* **Directive**
Pull out every line in the records below that contains the string "kern", copying each one in full.

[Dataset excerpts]
☆ ☆ ☆

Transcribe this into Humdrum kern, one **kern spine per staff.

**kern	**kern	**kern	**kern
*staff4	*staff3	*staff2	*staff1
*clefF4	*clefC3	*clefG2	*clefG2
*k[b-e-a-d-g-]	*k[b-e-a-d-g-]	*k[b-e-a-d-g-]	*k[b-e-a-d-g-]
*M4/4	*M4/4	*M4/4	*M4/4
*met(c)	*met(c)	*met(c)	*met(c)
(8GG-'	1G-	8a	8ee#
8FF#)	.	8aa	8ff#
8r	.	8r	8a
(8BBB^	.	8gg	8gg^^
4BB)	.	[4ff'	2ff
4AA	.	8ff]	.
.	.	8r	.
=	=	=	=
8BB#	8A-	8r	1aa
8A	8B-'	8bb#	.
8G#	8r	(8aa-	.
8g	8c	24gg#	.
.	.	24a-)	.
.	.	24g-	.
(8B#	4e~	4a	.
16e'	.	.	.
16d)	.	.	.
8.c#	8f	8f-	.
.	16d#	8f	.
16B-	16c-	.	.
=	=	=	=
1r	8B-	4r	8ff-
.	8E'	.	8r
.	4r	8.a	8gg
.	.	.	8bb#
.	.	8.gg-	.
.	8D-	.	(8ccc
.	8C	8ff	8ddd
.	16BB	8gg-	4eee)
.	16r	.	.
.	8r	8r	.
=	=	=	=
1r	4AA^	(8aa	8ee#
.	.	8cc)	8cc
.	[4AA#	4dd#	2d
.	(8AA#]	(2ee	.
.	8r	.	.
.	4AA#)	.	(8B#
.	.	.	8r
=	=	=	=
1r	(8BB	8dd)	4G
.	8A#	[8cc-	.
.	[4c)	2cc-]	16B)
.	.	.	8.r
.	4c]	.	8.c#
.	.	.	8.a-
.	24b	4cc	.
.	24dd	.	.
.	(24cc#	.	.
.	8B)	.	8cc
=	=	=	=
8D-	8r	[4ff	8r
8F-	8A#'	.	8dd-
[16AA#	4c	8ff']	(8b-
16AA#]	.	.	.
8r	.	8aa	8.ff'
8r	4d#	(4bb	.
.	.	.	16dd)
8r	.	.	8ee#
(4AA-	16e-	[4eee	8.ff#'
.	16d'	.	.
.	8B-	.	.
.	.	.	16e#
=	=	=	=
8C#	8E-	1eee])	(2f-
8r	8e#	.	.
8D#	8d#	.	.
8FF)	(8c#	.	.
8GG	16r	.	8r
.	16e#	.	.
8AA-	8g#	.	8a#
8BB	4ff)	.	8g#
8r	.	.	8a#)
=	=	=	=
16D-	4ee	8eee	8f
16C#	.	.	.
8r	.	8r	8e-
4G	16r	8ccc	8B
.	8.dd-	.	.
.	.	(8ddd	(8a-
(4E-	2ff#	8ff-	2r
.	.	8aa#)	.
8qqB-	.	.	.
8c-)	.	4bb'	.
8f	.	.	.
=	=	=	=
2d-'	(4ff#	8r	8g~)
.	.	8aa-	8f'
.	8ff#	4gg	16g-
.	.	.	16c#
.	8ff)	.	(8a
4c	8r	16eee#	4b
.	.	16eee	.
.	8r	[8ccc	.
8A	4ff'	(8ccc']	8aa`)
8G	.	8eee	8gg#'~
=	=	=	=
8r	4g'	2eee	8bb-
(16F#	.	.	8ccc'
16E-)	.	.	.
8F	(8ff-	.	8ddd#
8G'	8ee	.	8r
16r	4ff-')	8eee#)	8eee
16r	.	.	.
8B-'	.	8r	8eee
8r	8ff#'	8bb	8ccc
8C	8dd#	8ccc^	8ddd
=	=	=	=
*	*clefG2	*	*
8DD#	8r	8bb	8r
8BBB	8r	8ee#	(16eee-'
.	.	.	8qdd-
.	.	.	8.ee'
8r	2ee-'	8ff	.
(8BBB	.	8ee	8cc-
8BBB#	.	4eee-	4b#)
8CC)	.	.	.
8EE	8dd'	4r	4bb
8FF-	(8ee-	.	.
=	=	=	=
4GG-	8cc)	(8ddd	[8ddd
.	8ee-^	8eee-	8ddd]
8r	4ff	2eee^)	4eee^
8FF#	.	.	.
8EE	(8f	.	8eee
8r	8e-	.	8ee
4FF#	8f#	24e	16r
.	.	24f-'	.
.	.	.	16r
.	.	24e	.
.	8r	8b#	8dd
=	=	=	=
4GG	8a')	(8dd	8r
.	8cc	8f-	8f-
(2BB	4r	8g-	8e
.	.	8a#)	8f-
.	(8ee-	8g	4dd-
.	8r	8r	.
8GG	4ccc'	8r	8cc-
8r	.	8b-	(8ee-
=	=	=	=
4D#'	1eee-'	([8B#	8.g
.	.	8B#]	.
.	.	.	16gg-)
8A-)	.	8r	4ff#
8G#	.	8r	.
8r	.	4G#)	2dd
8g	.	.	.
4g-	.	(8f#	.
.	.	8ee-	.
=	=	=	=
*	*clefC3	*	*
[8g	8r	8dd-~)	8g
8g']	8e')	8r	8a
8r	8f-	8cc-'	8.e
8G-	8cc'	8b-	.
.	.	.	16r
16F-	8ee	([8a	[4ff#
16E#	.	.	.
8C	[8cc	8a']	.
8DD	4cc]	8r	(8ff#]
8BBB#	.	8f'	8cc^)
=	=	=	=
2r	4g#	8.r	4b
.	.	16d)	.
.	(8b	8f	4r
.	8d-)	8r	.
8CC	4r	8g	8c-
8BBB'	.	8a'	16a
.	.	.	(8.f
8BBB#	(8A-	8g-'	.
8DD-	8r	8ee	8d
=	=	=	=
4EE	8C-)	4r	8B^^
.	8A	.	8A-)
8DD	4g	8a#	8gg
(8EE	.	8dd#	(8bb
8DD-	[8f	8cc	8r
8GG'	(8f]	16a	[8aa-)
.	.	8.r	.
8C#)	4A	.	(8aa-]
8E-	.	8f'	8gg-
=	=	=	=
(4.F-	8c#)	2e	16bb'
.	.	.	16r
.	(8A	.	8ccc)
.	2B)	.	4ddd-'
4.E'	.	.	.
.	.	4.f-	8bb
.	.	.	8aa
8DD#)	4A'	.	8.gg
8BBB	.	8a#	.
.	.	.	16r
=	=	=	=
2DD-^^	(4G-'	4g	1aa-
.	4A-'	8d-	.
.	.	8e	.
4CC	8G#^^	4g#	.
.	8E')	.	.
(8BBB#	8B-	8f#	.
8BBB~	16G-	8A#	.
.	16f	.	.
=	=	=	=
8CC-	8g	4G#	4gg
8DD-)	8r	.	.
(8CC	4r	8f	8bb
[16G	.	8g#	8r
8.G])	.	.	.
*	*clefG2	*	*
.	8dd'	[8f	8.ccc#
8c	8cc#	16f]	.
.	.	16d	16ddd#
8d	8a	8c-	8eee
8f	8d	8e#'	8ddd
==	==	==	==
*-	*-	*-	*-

☆ ☆ ☆

* **Answer for the task**
Transcribe this into Humdrum kern, one **kern spine per staff.
**kern	**kern	**kern	**kern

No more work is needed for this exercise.